▸ **WORK TASK**
The line containing "before: Schuh (türkis)" marks the end: restate word for word every line from the first line of the entries below through that one.

-- INFORMATION PROVIDED follows --

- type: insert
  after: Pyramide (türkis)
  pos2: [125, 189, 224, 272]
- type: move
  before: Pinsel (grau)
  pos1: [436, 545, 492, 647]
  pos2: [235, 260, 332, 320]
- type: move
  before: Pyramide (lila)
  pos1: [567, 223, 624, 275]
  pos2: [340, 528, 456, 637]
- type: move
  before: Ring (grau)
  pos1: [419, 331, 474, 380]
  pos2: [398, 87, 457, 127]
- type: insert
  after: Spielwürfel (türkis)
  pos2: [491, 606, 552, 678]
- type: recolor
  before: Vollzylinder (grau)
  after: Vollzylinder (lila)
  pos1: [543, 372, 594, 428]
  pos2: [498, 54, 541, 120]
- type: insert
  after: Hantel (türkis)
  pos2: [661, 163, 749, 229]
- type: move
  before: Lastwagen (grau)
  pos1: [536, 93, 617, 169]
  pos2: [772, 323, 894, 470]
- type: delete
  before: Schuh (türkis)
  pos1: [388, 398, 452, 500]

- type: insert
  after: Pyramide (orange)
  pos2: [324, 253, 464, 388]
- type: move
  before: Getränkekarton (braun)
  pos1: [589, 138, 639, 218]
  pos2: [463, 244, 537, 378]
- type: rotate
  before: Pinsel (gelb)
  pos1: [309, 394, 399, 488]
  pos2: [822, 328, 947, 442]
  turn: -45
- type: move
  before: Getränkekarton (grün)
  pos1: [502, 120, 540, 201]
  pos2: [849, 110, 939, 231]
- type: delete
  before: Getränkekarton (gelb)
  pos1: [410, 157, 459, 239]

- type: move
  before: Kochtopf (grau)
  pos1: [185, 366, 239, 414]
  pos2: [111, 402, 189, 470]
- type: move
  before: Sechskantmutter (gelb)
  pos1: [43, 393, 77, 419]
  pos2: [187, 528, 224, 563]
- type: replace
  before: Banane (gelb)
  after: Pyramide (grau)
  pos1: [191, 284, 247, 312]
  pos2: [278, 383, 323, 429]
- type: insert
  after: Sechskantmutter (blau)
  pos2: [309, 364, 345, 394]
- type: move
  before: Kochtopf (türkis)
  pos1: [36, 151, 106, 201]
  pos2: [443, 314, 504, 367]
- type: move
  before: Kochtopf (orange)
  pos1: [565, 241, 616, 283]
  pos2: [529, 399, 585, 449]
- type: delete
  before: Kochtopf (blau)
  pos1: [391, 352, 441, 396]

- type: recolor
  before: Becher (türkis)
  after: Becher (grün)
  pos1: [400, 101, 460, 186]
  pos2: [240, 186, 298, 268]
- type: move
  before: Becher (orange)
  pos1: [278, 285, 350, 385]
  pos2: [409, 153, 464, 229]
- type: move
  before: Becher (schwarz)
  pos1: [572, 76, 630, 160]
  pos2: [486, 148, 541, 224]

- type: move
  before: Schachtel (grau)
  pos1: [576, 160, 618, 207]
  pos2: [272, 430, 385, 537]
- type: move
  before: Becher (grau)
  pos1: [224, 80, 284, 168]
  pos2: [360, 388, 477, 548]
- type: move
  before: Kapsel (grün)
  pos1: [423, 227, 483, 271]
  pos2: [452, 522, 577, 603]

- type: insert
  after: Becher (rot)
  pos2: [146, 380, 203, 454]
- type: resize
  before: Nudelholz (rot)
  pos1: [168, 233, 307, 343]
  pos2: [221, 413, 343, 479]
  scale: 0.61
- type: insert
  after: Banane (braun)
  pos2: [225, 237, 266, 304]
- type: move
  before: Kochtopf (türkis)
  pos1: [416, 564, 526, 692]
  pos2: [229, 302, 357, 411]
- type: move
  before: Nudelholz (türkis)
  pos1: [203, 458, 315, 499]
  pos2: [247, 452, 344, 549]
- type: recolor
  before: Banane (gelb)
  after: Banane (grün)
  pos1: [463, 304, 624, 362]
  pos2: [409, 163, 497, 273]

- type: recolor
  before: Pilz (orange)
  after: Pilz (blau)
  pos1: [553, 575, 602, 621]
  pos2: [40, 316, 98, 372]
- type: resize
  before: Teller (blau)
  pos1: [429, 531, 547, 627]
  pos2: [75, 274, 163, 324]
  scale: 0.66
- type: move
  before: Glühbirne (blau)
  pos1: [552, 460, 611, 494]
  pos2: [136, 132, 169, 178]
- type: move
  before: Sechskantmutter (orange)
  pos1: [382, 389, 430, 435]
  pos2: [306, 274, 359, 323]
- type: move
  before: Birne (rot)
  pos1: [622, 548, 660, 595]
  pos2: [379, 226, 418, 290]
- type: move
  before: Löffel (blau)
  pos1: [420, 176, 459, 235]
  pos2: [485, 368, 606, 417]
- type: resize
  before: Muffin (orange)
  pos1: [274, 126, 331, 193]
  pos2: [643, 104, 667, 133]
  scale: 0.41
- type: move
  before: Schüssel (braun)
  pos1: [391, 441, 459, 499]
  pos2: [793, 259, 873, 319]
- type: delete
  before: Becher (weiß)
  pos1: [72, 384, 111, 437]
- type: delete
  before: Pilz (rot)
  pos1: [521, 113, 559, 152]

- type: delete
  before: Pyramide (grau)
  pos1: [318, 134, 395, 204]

-- INFORMATION PROVIDED concluded --

▸ **WRITTEN REPLY**
- type: insert
  after: Pyramide (türkis)
  pos2: [125, 189, 224, 272]
- type: move
  before: Pinsel (grau)
  pos1: [436, 545, 492, 647]
  pos2: [235, 260, 332, 320]
- type: move
  before: Pyramide (lila)
  pos1: [567, 223, 624, 275]
  pos2: [340, 528, 456, 637]
- type: move
  before: Ring (grau)
  pos1: [419, 331, 474, 380]
  pos2: [398, 87, 457, 127]
- type: insert
  after: Spielwürfel (türkis)
  pos2: [491, 606, 552, 678]
- type: recolor
  before: Vollzylinder (grau)
  after: Vollzylinder (lila)
  pos1: [543, 372, 594, 428]
  pos2: [498, 54, 541, 120]
- type: insert
  after: Hantel (türkis)
  pos2: [661, 163, 749, 229]
- type: move
  before: Lastwagen (grau)
  pos1: [536, 93, 617, 169]
  pos2: [772, 323, 894, 470]
- type: delete
  before: Schuh (türkis)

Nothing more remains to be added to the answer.